DATA:
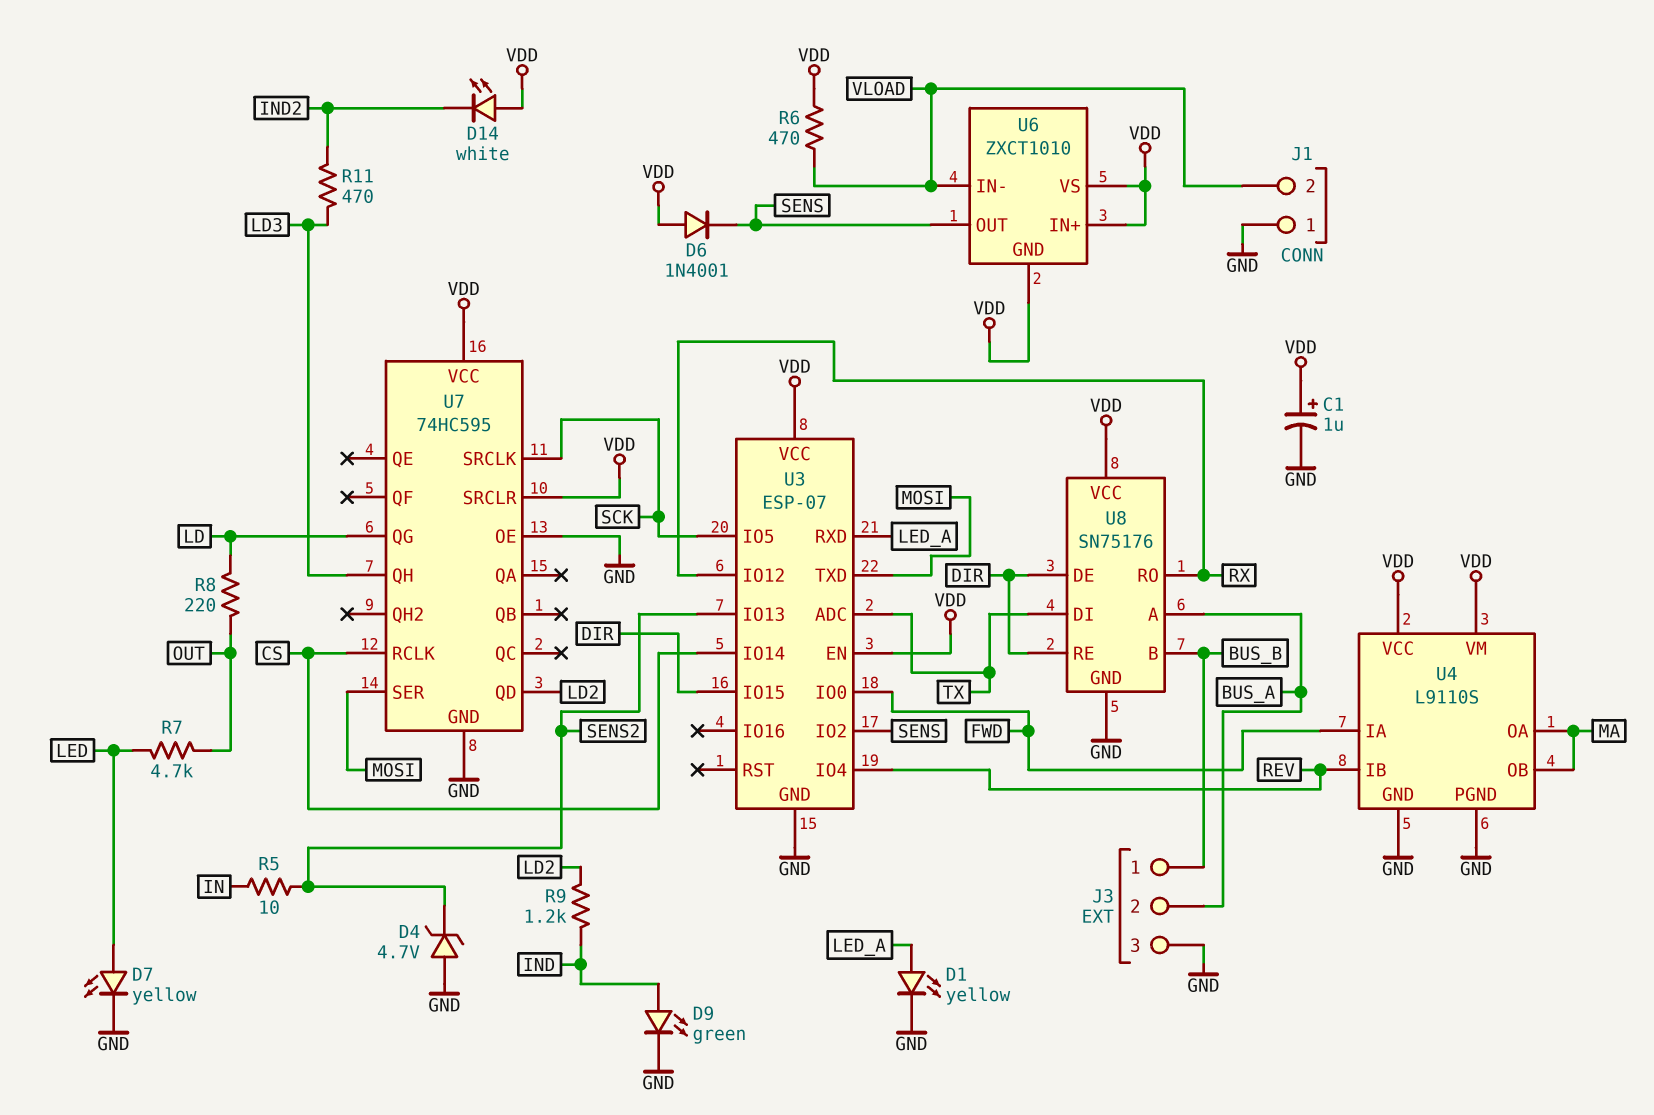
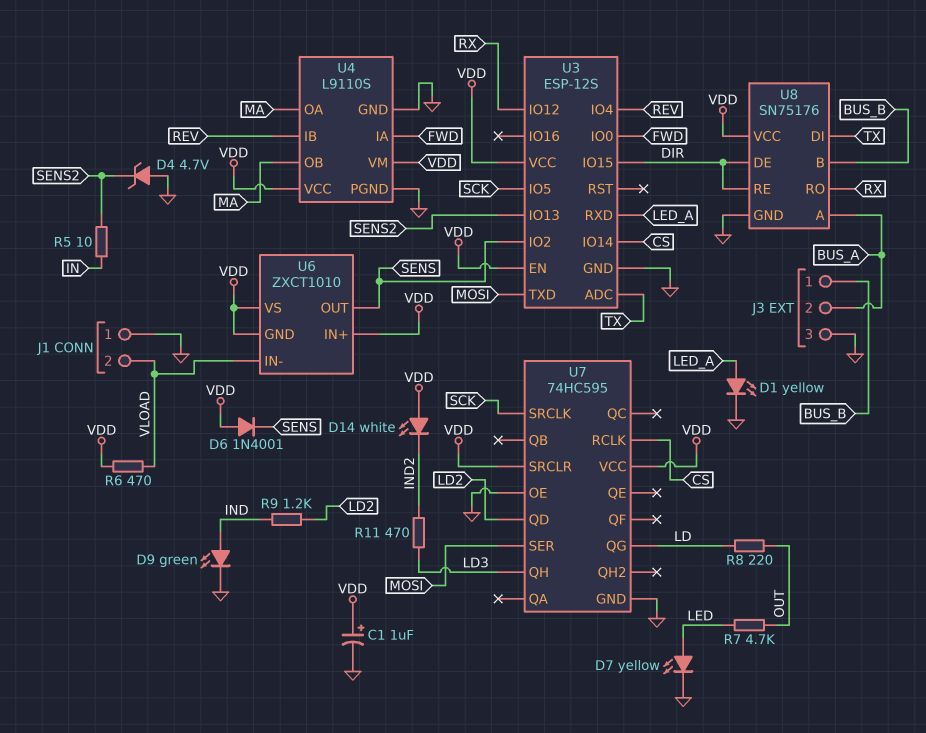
U3: ESP-07 -> ESP-12S

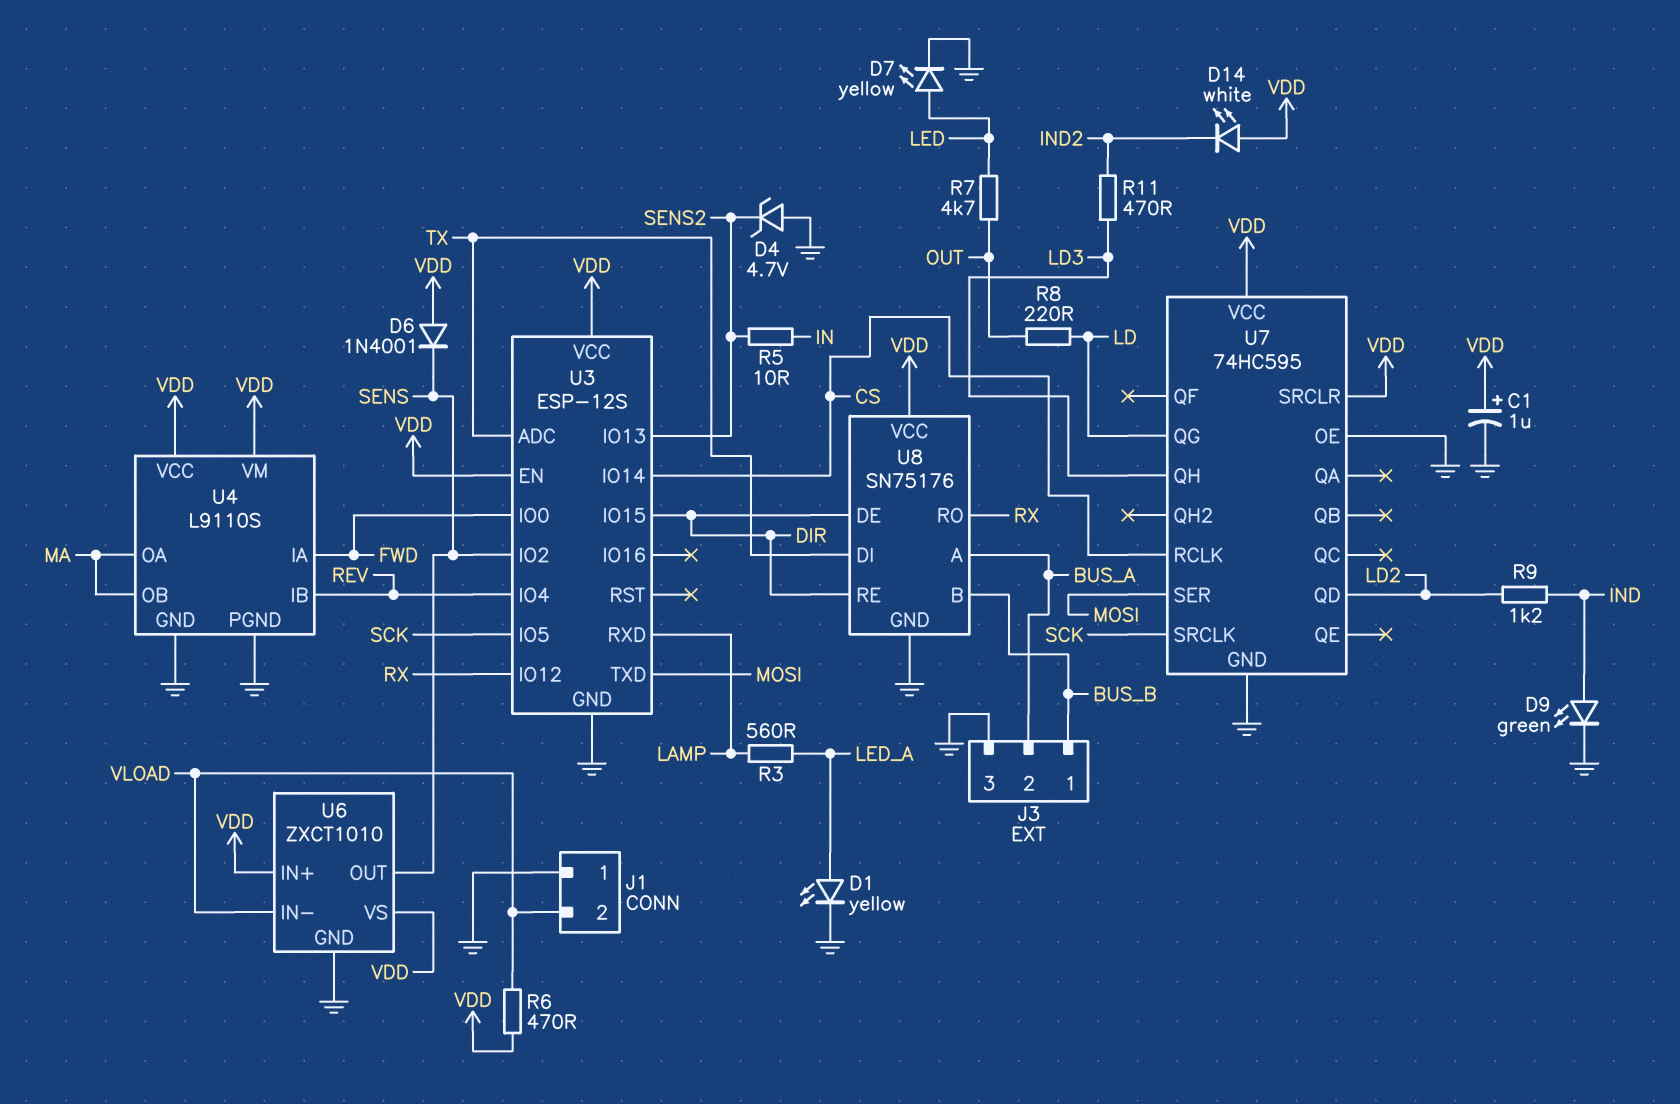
R3: none -> 560 (LAMP, LED_A)
U3 pin RXD: LED_A -> LAMP
U6 pin GND: VDD -> GND

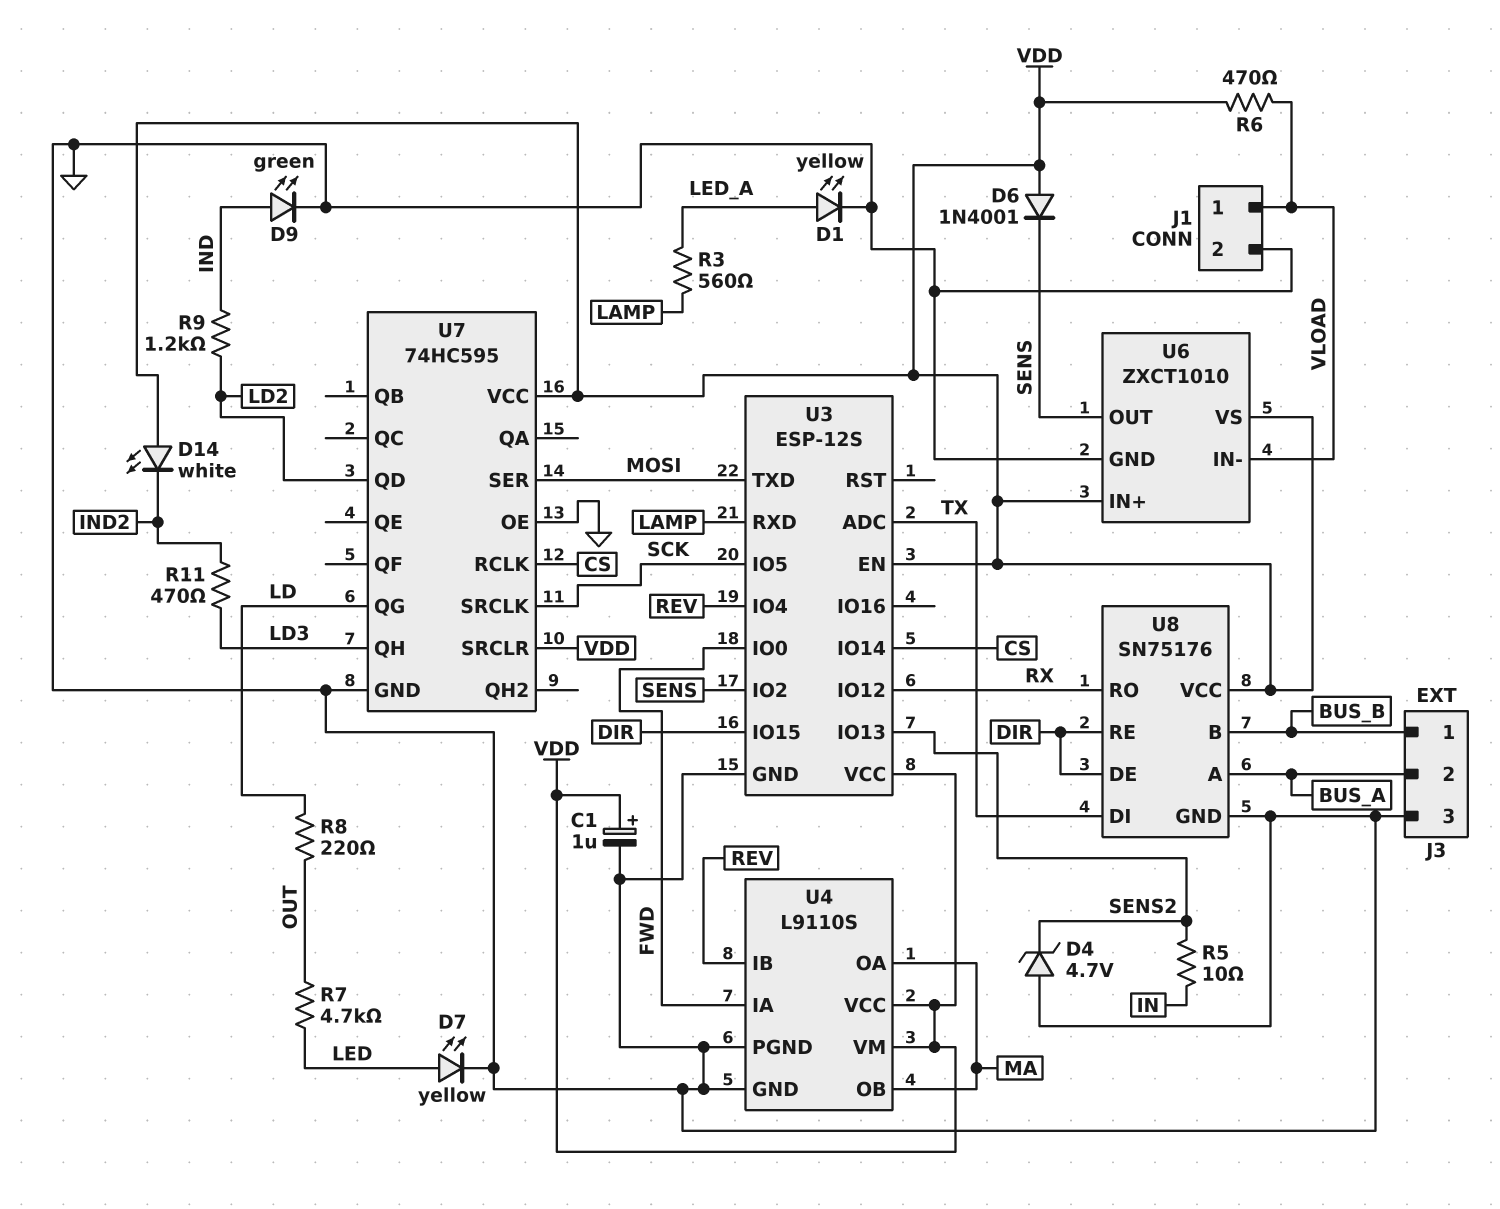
J1 pin 1: GND -> VLOAD
J1 pin 2: VLOAD -> GND

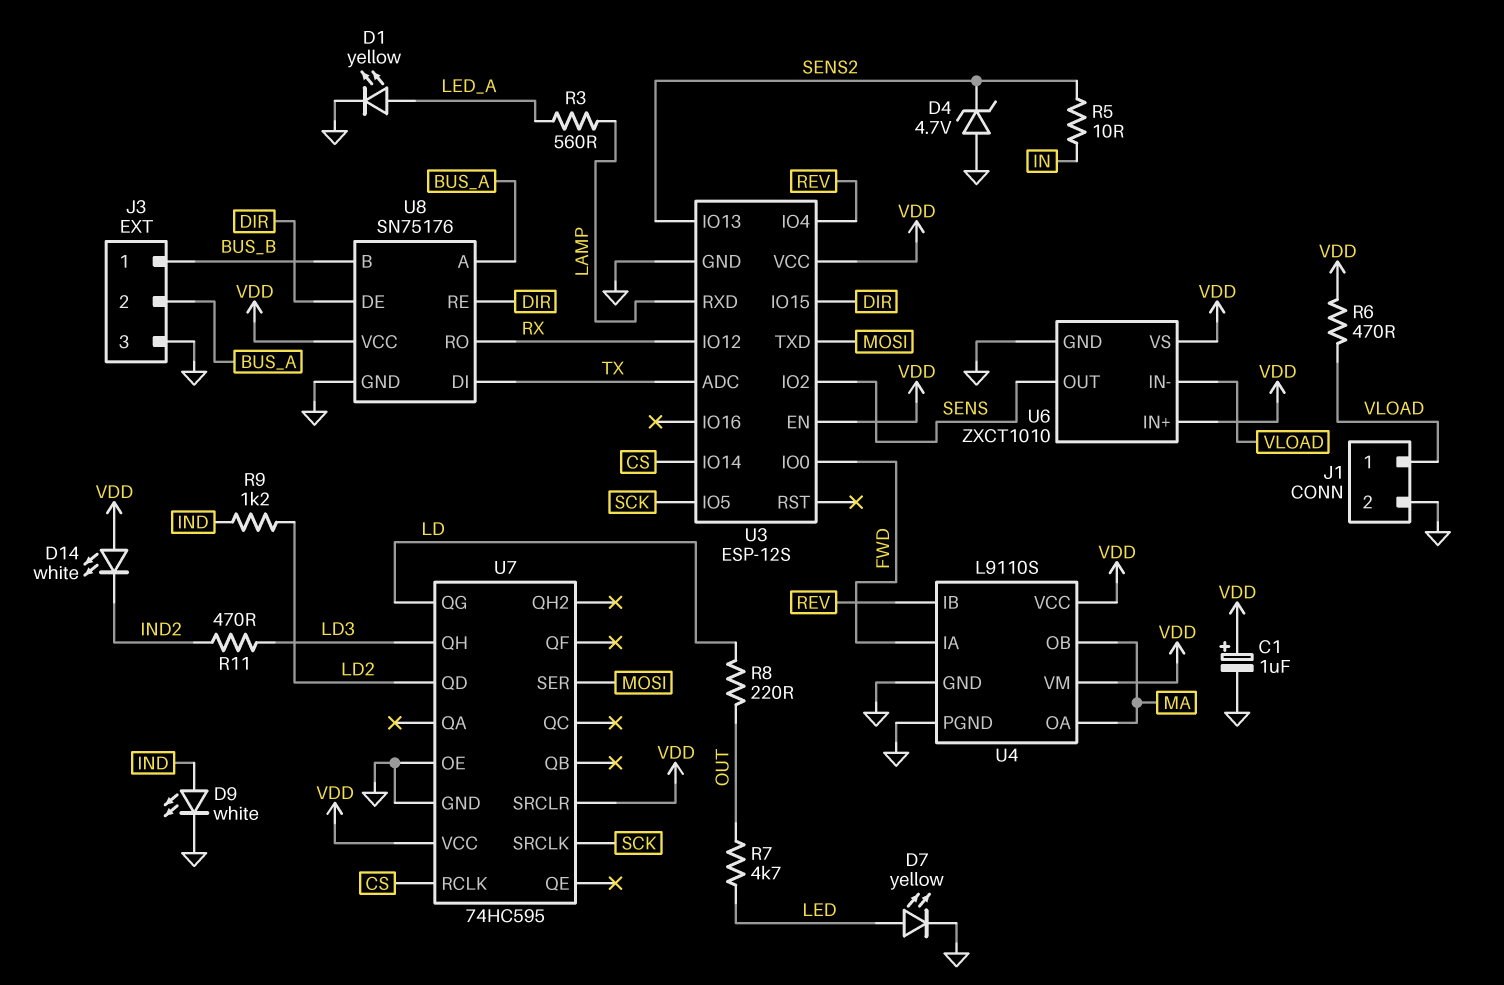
D6: diode 1N4001 (A VDD, K SENS) -> none
D9: LED green (A IND, K GND) -> LED white (A IND, K GND)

GOAL OF THE EXERCISE: Once the line containing "R3: none -> 560 (LAMP, LED_A)" is found, transcribe it and the rest of the lines to the end of the listing above exactly, omitting all pictures.

FINISHED EXERCISE:
R3: none -> 560 (LAMP, LED_A)
U3 pin RXD: LED_A -> LAMP
U6 pin GND: VDD -> GND

J1 pin 1: GND -> VLOAD
J1 pin 2: VLOAD -> GND

D6: diode 1N4001 (A VDD, K SENS) -> none
D9: LED green (A IND, K GND) -> LED white (A IND, K GND)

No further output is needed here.